Work order = Report each line of the data that has "jajko" somewhere in it.

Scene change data
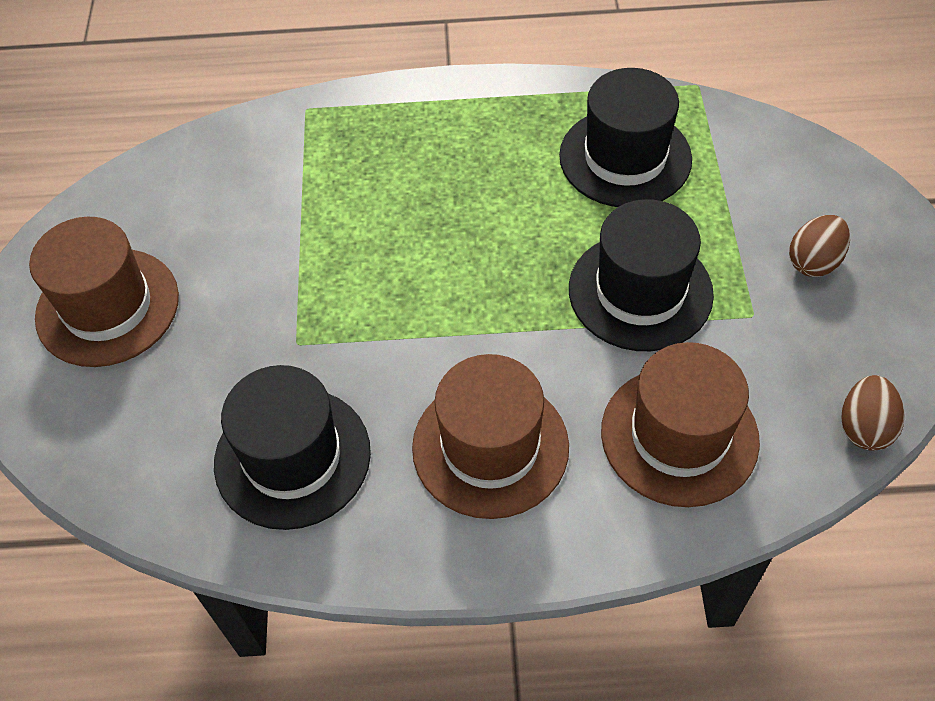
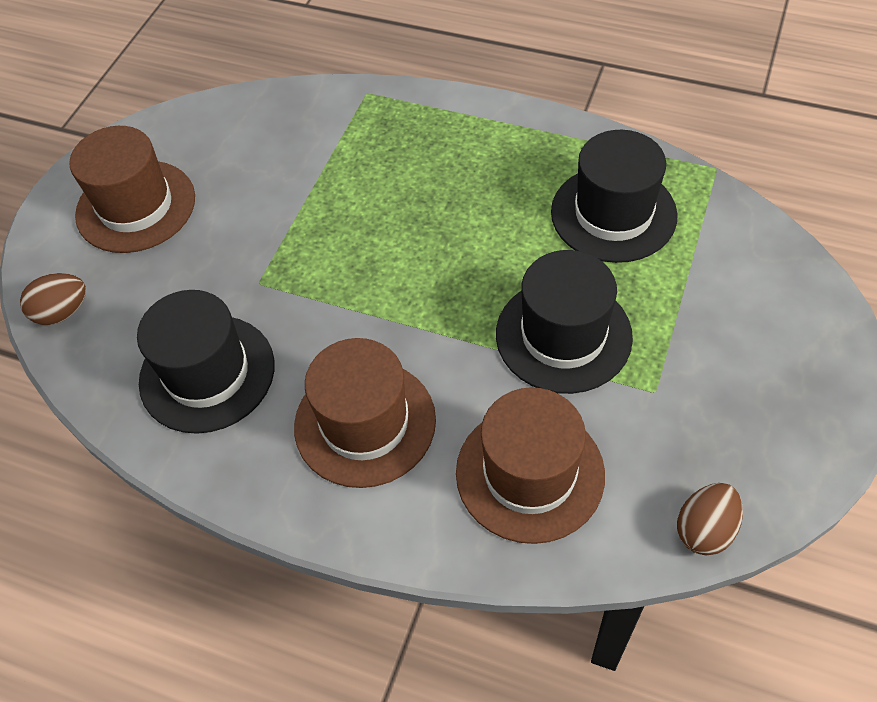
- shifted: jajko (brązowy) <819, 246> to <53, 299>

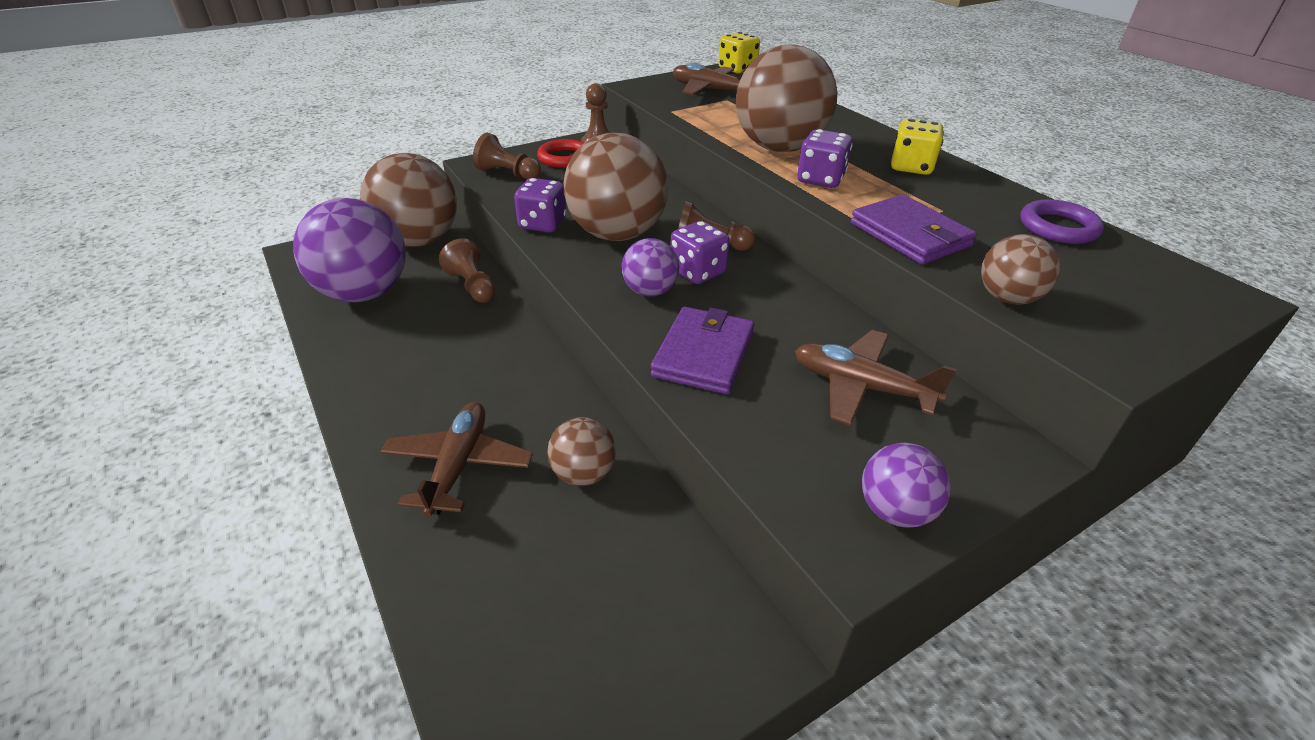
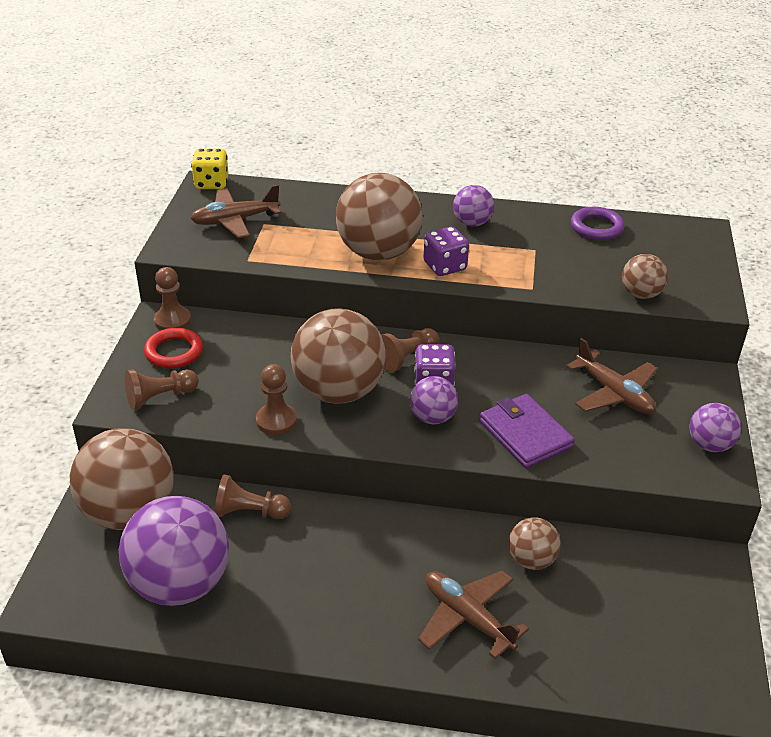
- swapped: kostka do gry (fioletowy) <540, 205> to pionek (brązowy) <276, 399>
- rotated: samolot (brązowy) <876, 378> = <612, 376> 105 degrees counterclockwise
- gone: portfel (fioletowy) <914, 230>
- swapped: kostka do gry (żółty) <917, 147> to piłka (fioletowy) <473, 205>

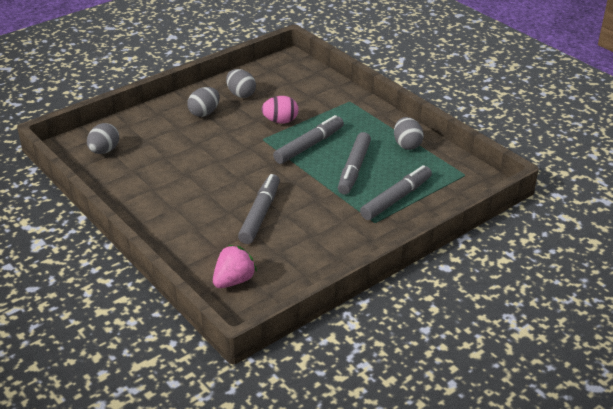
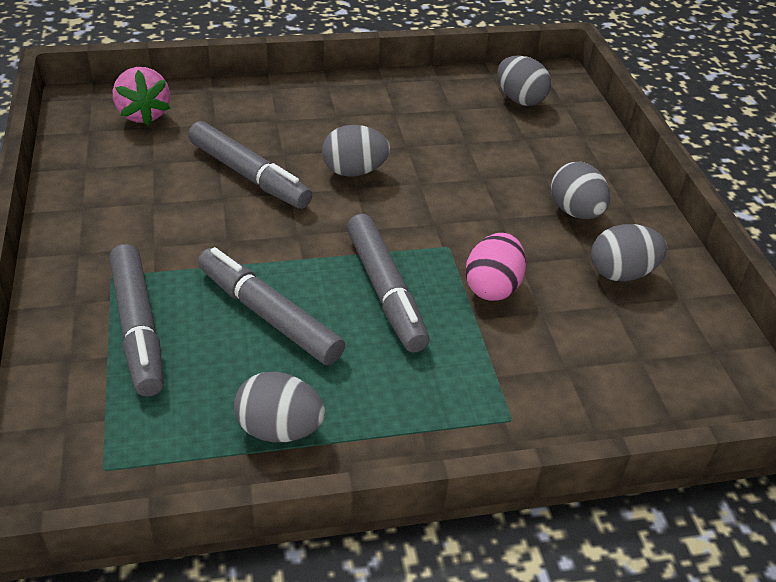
- new: jajko (szary) <356, 151>

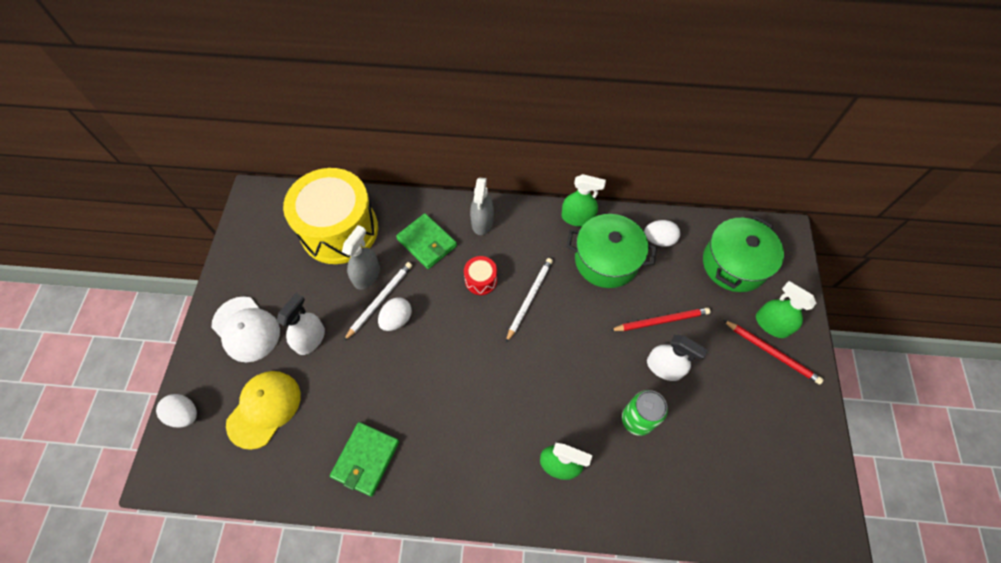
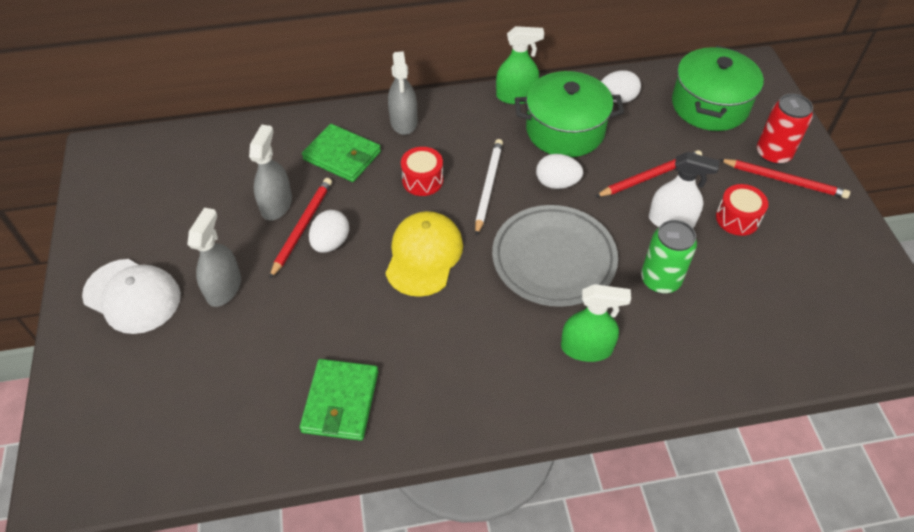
- shifted: jajko (biały) <176, 410> to <559, 171>
- shifted: czapka (żółty) <263, 410> to <424, 254>
- repainted: spryskiwacz (biały) <300, 324> to spryskiwacz (szary) <214, 257>
- gone: bęben (żółty) <330, 216>
- repainted: ołówek (biały) <378, 301> to ołówek (czerwony) <300, 228>
- swapped: spryskiwacz (zielony) <786, 309> to puszka (czerwony) <785, 129>
- new: talerz (szary) <555, 256>
- new: bęben (czerwony) <742, 210>

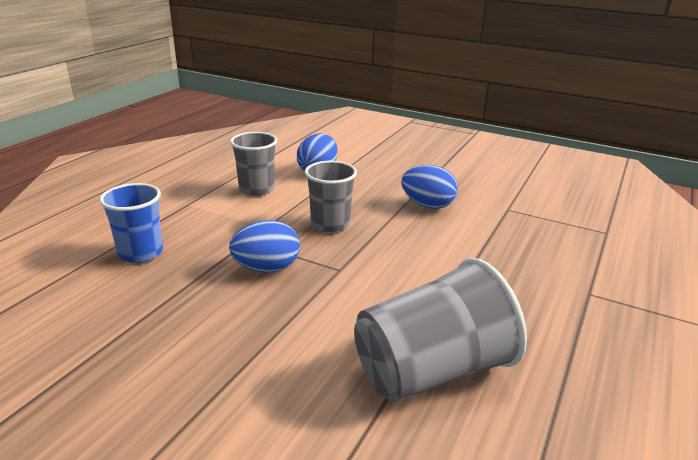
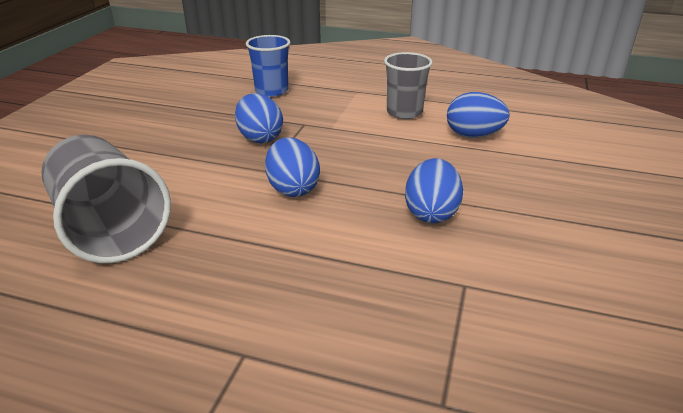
- gone: szklanka (szary) <331, 197>
- new: jajko (niebieski) <292, 167>

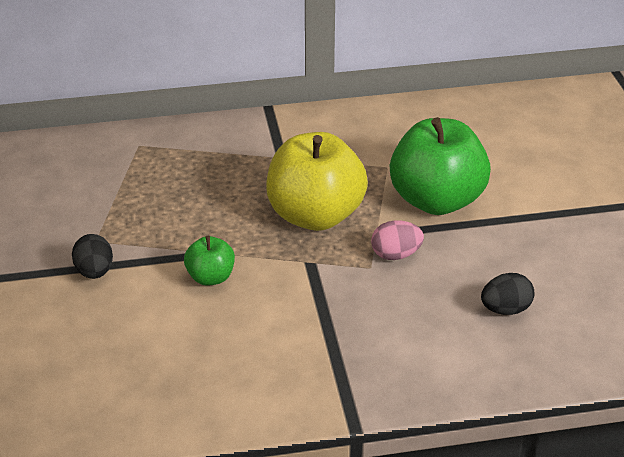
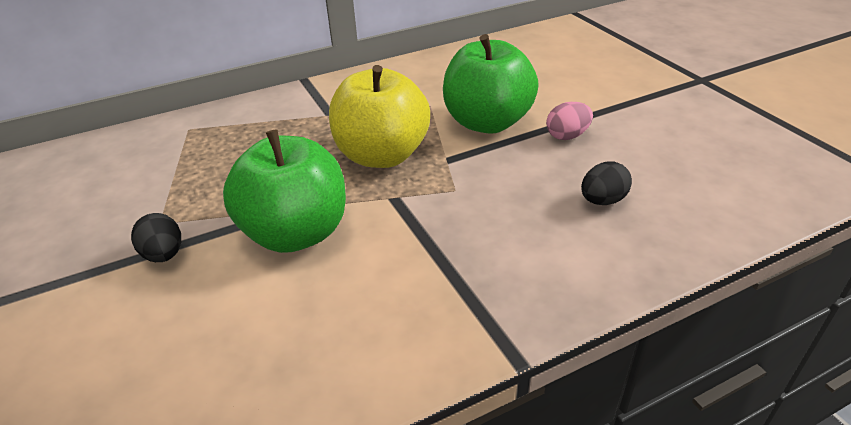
- scaled: jabłko (zielony) <209, 261> = <284, 191> x2.10
- shifted: jajko (różowy) <397, 240> to <569, 121>

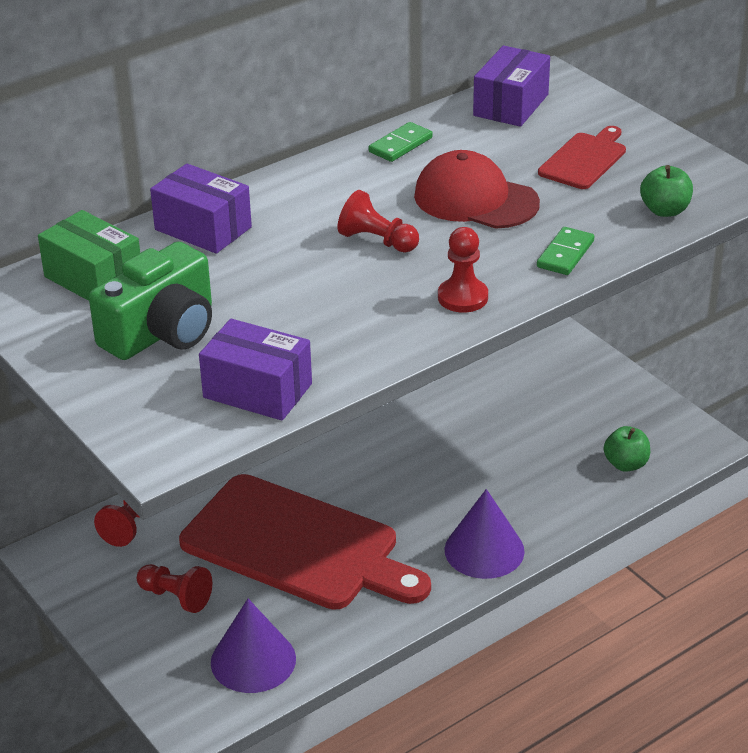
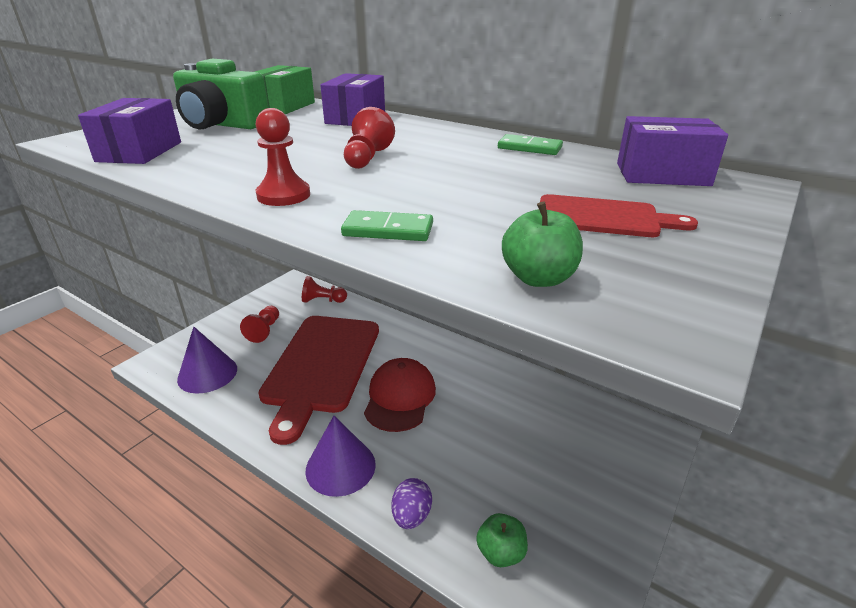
- shifted: czapka (czerwony) <477, 189> to <400, 395>
- new: jajko (fioletowy) <411, 503>

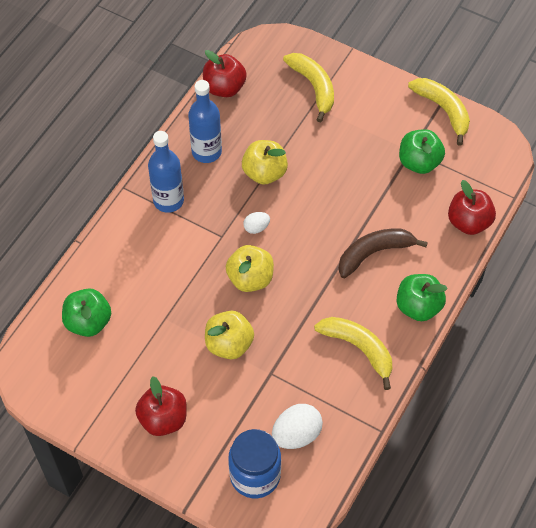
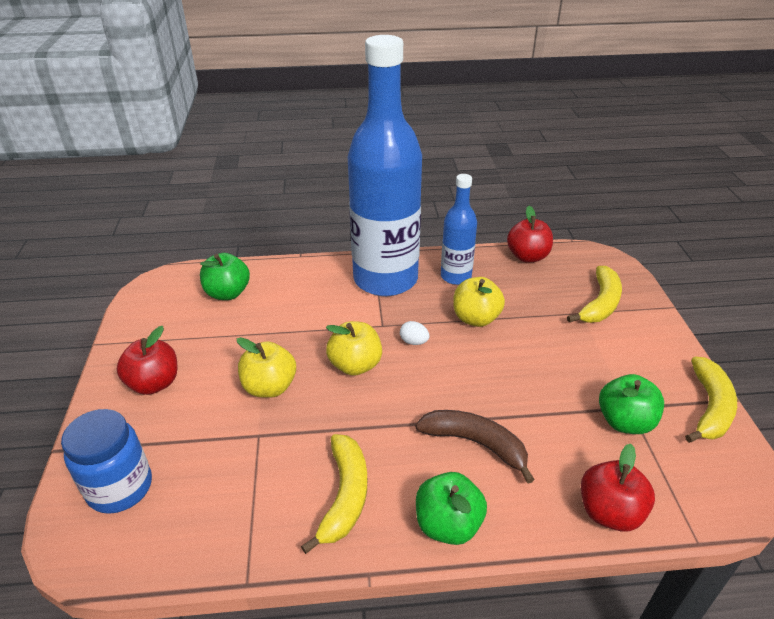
- scaled: butelka (niebieski) <166, 172> = <385, 165> x2.07
- gone: jajko (biały) <297, 426>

The answer =
- shifted: jajko (brązowy) <819, 246> to <53, 299>
- new: jajko (szary) <356, 151>
- shifted: jajko (biały) <176, 410> to <559, 171>
- new: jajko (niebieski) <292, 167>
- shifted: jajko (różowy) <397, 240> to <569, 121>
- new: jajko (fioletowy) <411, 503>
- gone: jajko (biały) <297, 426>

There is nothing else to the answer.